(PROVIDED DATA begins)

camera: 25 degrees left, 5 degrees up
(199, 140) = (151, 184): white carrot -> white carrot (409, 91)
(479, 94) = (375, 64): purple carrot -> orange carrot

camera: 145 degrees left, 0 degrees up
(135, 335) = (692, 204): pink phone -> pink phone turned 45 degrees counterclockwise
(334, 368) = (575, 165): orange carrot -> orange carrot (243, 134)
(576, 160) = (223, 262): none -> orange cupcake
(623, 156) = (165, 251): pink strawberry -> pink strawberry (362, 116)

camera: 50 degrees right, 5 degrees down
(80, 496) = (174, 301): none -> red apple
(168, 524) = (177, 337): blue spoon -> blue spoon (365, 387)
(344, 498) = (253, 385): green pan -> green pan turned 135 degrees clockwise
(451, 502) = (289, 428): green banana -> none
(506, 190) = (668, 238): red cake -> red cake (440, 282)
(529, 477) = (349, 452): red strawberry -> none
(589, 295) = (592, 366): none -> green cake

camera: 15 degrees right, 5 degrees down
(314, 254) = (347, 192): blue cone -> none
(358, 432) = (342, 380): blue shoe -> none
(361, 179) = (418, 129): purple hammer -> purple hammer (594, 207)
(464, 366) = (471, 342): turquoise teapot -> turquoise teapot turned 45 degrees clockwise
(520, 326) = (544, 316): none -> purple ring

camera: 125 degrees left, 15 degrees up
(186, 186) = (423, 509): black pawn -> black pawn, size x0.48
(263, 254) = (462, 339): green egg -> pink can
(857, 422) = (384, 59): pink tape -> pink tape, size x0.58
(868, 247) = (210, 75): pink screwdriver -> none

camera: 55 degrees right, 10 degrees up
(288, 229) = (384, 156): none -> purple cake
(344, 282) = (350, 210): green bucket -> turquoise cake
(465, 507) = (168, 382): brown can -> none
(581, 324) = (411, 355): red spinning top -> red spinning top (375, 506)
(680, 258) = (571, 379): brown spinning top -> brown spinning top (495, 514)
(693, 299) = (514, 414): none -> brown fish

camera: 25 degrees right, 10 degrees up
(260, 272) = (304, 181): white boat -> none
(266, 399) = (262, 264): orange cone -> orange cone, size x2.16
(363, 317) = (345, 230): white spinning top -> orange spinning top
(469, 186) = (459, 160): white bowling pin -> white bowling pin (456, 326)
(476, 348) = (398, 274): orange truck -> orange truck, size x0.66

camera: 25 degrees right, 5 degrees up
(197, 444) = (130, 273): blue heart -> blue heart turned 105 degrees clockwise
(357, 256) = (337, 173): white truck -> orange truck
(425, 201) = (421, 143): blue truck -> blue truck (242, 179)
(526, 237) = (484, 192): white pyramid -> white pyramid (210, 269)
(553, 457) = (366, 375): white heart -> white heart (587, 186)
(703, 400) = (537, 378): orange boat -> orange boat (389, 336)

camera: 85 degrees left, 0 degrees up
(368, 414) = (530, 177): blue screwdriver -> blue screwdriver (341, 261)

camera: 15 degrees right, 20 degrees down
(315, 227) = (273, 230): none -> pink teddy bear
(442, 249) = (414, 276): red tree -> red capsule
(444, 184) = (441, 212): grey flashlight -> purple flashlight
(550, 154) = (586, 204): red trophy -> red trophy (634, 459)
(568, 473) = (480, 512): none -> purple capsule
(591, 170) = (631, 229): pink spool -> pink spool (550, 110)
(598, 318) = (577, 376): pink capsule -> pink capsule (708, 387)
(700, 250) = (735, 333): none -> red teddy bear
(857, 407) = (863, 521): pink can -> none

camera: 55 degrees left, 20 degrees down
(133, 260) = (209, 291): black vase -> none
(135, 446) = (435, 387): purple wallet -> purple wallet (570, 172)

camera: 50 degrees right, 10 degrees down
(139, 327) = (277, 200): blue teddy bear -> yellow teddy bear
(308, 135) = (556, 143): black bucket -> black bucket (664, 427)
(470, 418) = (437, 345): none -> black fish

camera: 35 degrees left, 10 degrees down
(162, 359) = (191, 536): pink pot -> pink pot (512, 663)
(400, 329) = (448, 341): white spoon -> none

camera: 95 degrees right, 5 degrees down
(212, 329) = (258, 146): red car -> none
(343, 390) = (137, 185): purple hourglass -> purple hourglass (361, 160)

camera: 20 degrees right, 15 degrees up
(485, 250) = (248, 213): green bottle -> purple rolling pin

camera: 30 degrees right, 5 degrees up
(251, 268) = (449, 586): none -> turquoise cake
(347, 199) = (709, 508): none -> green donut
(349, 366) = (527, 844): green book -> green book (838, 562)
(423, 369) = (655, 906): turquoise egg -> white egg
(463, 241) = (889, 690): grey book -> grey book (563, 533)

(PROVIDED DATA ends)

Everything from the first line of the data through the line holding "(263, 254) = (462, 339): green" should be output exactly, and no other lines.

camera: 25 degrees left, 5 degrees up
(199, 140) = (151, 184): white carrot -> white carrot (409, 91)
(479, 94) = (375, 64): purple carrot -> orange carrot

camera: 145 degrees left, 0 degrees up
(135, 335) = (692, 204): pink phone -> pink phone turned 45 degrees counterclockwise
(334, 368) = (575, 165): orange carrot -> orange carrot (243, 134)
(576, 160) = (223, 262): none -> orange cupcake
(623, 156) = (165, 251): pink strawberry -> pink strawberry (362, 116)

camera: 50 degrees right, 5 degrees down
(80, 496) = (174, 301): none -> red apple
(168, 524) = (177, 337): blue spoon -> blue spoon (365, 387)
(344, 498) = (253, 385): green pan -> green pan turned 135 degrees clockwise
(451, 502) = (289, 428): green banana -> none
(506, 190) = (668, 238): red cake -> red cake (440, 282)
(529, 477) = (349, 452): red strawberry -> none
(589, 295) = (592, 366): none -> green cake

camera: 15 degrees right, 5 degrees down
(314, 254) = (347, 192): blue cone -> none
(358, 432) = (342, 380): blue shoe -> none
(361, 179) = (418, 129): purple hammer -> purple hammer (594, 207)
(464, 366) = (471, 342): turquoise teapot -> turquoise teapot turned 45 degrees clockwise
(520, 326) = (544, 316): none -> purple ring

camera: 125 degrees left, 15 degrees up
(186, 186) = (423, 509): black pawn -> black pawn, size x0.48
(263, 254) = (462, 339): green egg -> pink can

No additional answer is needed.